● DATA RECORDS
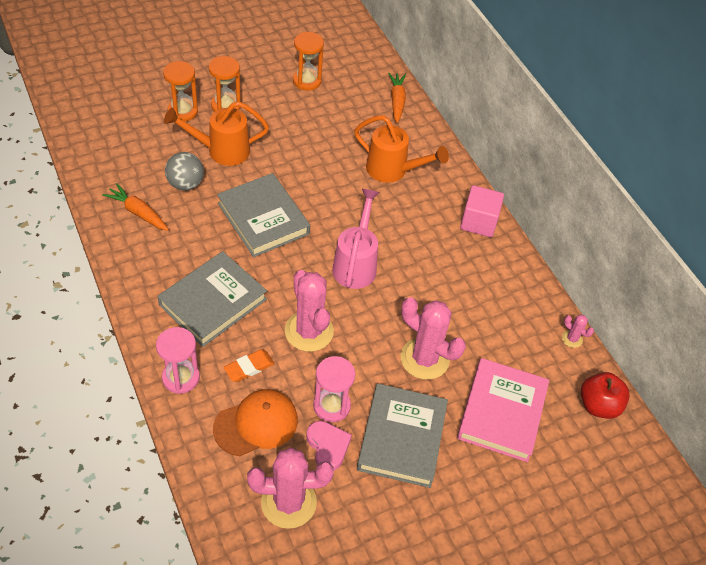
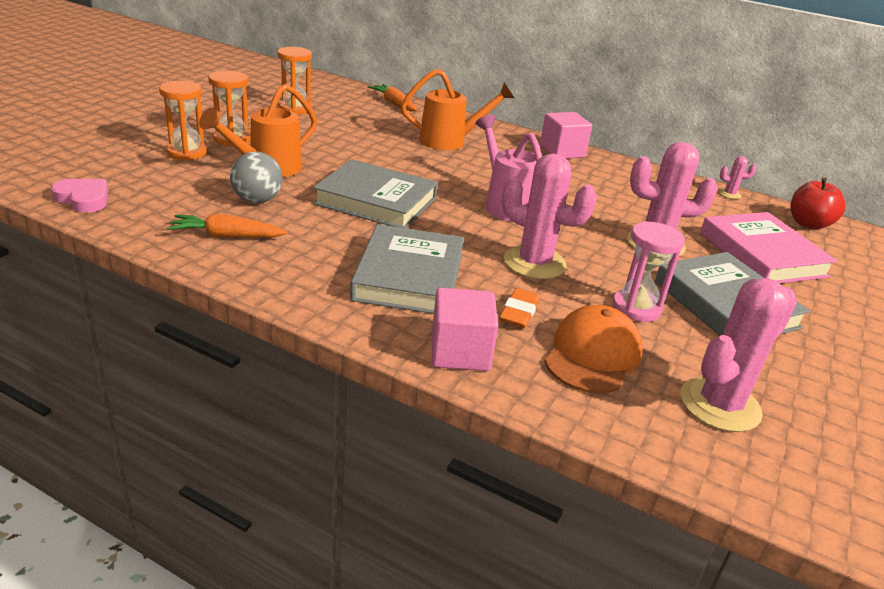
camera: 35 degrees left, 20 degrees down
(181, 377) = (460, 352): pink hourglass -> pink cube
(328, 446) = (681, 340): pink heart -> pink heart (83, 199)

* * *

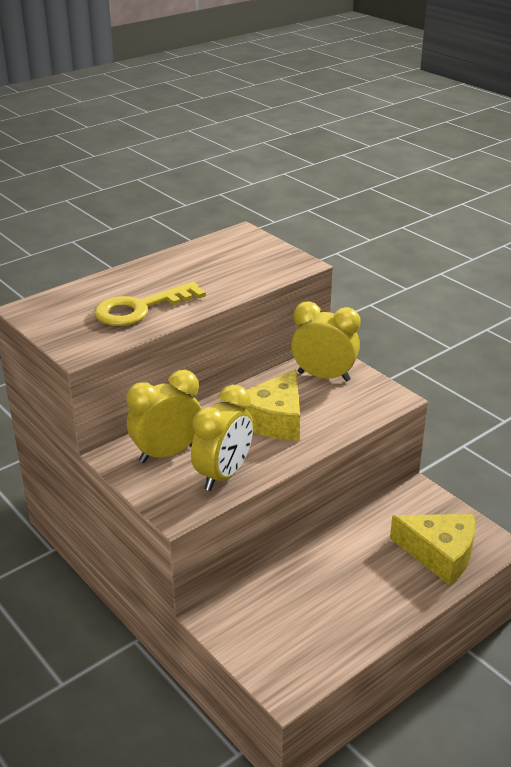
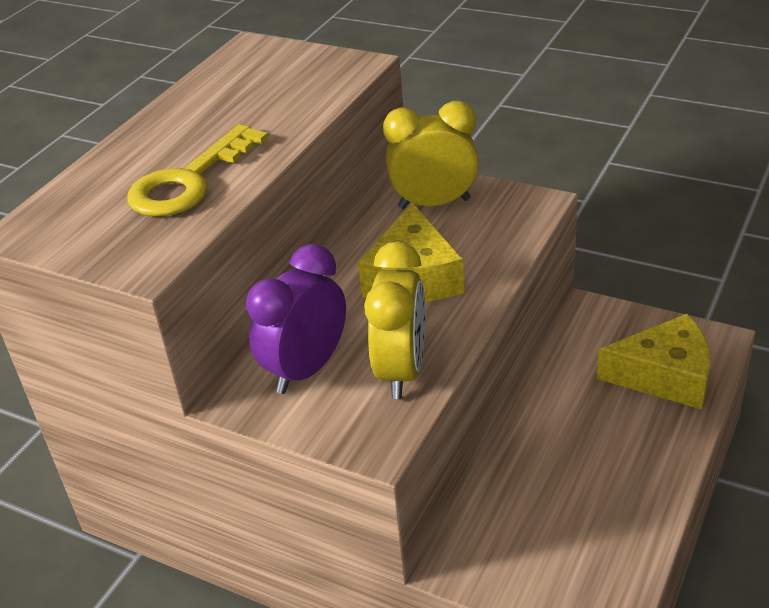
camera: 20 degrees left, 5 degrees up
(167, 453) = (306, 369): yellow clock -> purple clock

● INSTRUCTIONS TO FOLLOW
If a line in the records above contains the word "camera", copy it.

● RESULT OF THE TASK
camera: 35 degrees left, 20 degrees down
camera: 20 degrees left, 5 degrees up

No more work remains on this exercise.